• **Records provided**:
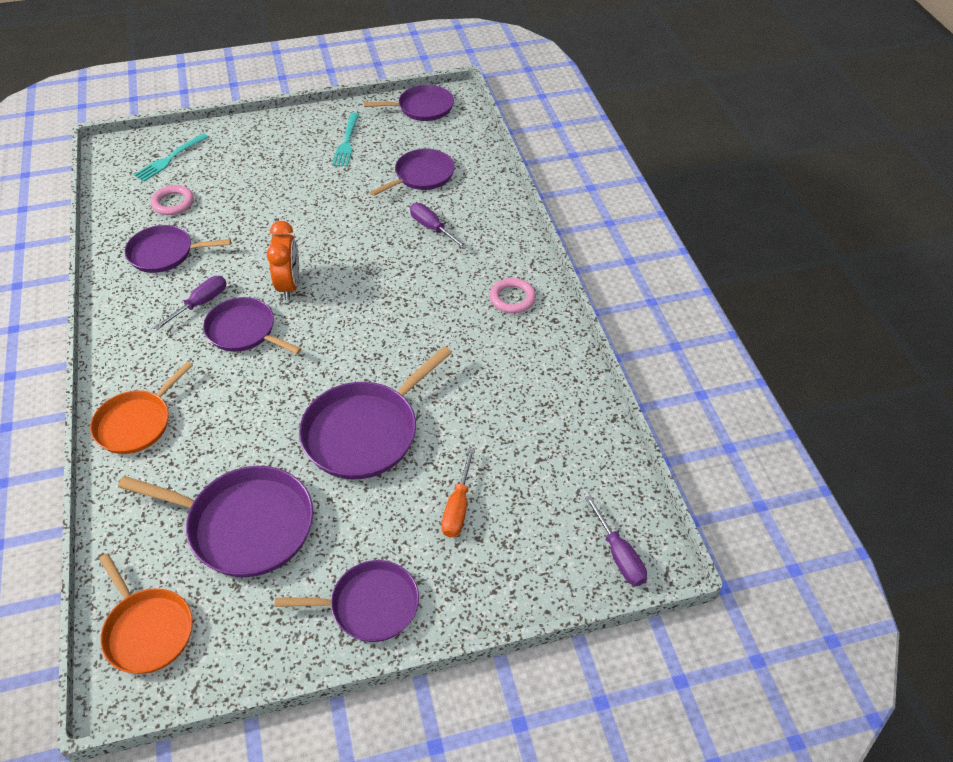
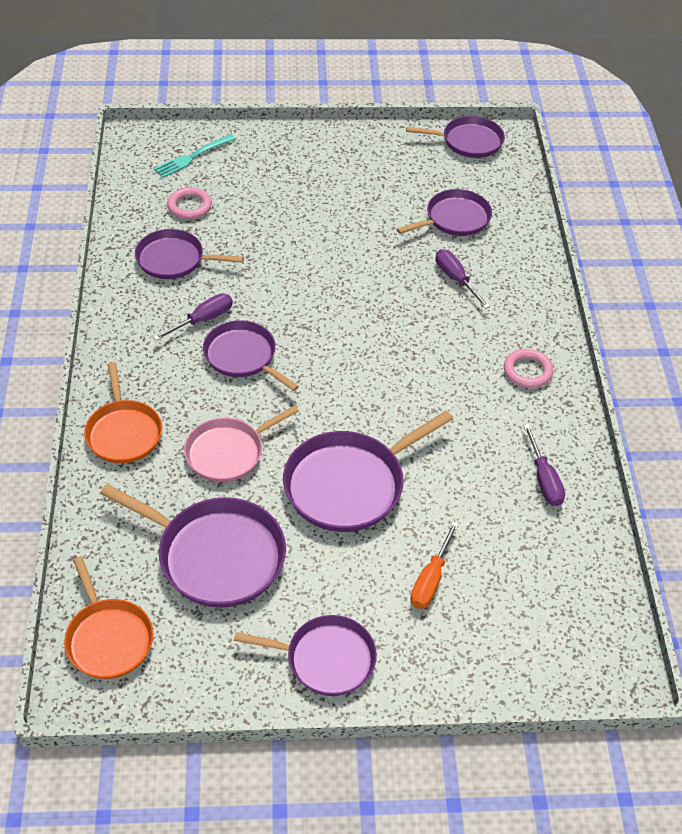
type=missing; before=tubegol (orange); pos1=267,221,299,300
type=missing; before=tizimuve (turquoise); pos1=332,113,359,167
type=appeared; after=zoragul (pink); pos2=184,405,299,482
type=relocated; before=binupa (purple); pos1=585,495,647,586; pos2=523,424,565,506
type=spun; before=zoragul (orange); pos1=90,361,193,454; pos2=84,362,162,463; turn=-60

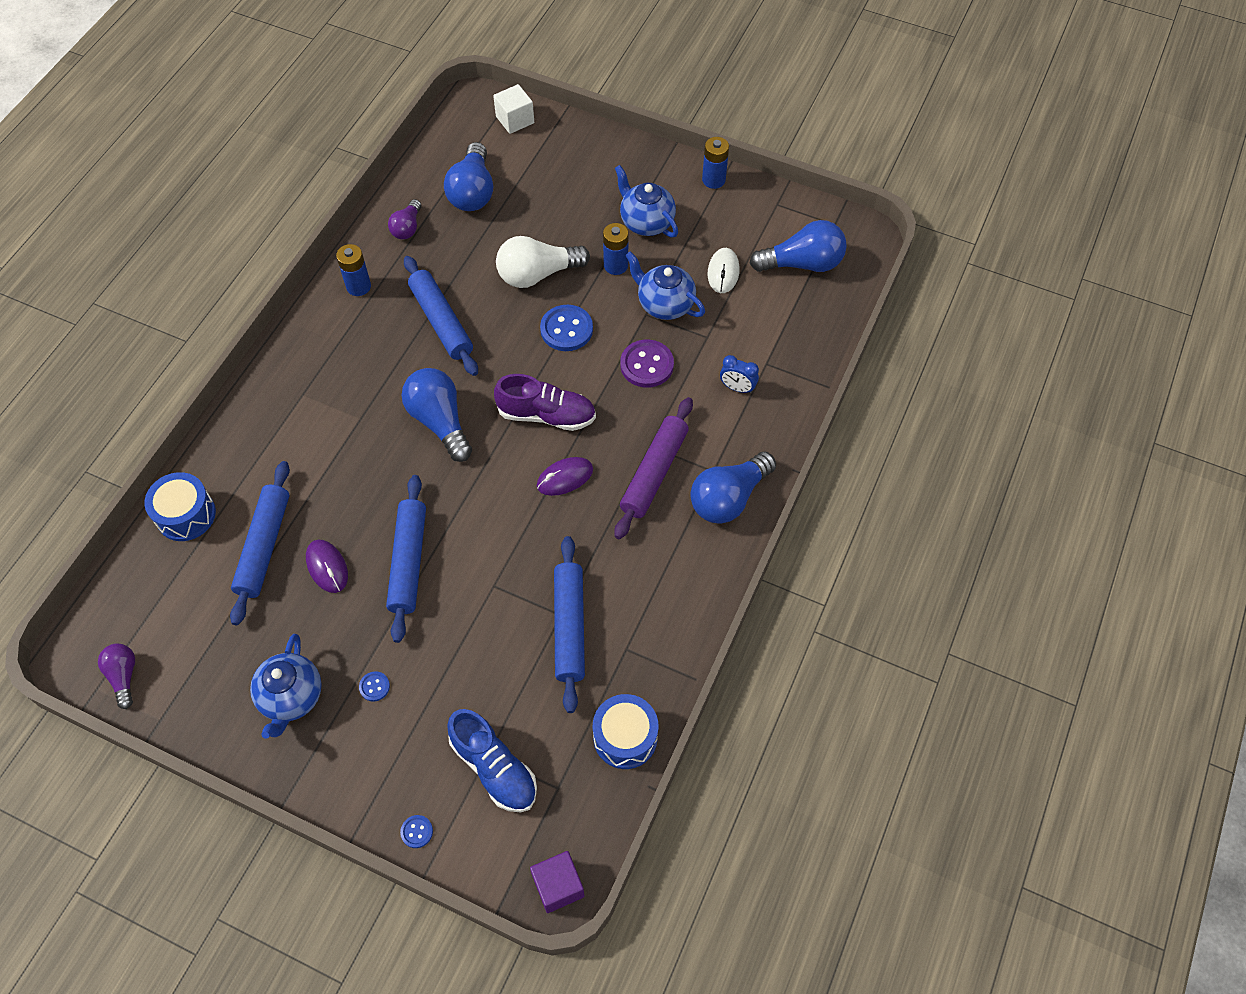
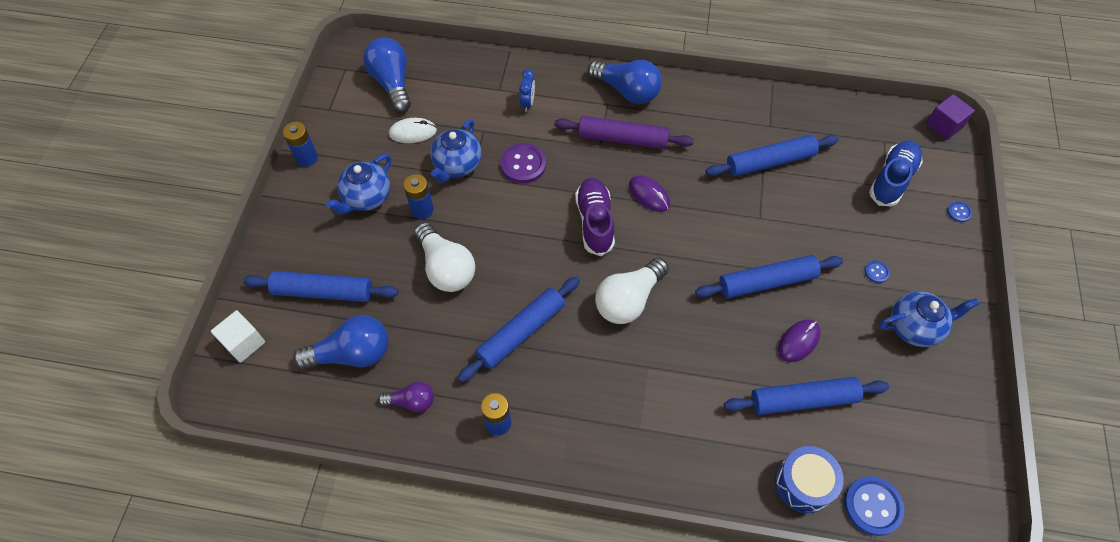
type=missing; before=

• **What is needed**: What is needed is an exact repeat of only the lines from the one containing "type=appeared; after=zoragul (pink);" through the last line of the listing above, both ends included, without the pictures.

• **Written answer**:
type=appeared; after=zoragul (pink); pos2=184,405,299,482
type=relocated; before=binupa (purple); pos1=585,495,647,586; pos2=523,424,565,506
type=spun; before=zoragul (orange); pos1=90,361,193,454; pos2=84,362,162,463; turn=-60

type=missing; before=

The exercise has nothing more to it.